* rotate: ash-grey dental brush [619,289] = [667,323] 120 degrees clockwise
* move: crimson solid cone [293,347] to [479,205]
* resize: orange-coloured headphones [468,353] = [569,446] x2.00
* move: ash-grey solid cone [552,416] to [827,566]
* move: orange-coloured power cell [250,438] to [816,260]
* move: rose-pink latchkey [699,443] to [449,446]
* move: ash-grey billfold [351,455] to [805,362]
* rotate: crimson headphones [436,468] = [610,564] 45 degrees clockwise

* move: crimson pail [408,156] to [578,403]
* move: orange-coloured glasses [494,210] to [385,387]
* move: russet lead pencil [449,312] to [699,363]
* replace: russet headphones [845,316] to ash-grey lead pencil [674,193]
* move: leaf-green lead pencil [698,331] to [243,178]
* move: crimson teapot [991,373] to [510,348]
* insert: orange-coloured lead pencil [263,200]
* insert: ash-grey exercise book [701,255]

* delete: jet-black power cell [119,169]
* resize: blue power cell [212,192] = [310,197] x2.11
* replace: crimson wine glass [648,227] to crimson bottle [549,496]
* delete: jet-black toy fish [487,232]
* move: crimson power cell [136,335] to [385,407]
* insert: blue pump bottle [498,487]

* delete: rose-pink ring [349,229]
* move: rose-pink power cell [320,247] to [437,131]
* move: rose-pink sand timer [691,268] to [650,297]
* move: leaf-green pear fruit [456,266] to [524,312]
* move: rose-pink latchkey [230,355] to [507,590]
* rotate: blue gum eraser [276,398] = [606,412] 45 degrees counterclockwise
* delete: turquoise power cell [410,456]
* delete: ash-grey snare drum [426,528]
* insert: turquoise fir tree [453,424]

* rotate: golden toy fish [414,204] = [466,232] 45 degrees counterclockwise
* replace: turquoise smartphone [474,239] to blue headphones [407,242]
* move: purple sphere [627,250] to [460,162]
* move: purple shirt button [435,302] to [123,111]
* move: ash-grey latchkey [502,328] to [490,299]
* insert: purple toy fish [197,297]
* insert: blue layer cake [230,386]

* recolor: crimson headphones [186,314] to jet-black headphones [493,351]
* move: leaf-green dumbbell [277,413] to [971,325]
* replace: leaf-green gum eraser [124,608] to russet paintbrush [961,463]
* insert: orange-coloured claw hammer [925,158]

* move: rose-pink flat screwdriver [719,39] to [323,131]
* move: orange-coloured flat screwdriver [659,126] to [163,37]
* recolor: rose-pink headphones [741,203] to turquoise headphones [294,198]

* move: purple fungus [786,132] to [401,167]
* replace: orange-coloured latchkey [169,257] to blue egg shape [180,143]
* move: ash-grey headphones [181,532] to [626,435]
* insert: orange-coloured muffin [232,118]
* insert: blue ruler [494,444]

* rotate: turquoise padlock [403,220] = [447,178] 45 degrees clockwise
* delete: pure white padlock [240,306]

The problem — Reproduce each line above that contains "cone".

Task output —
* move: crimson solid cone [293,347] to [479,205]
* move: ash-grey solid cone [552,416] to [827,566]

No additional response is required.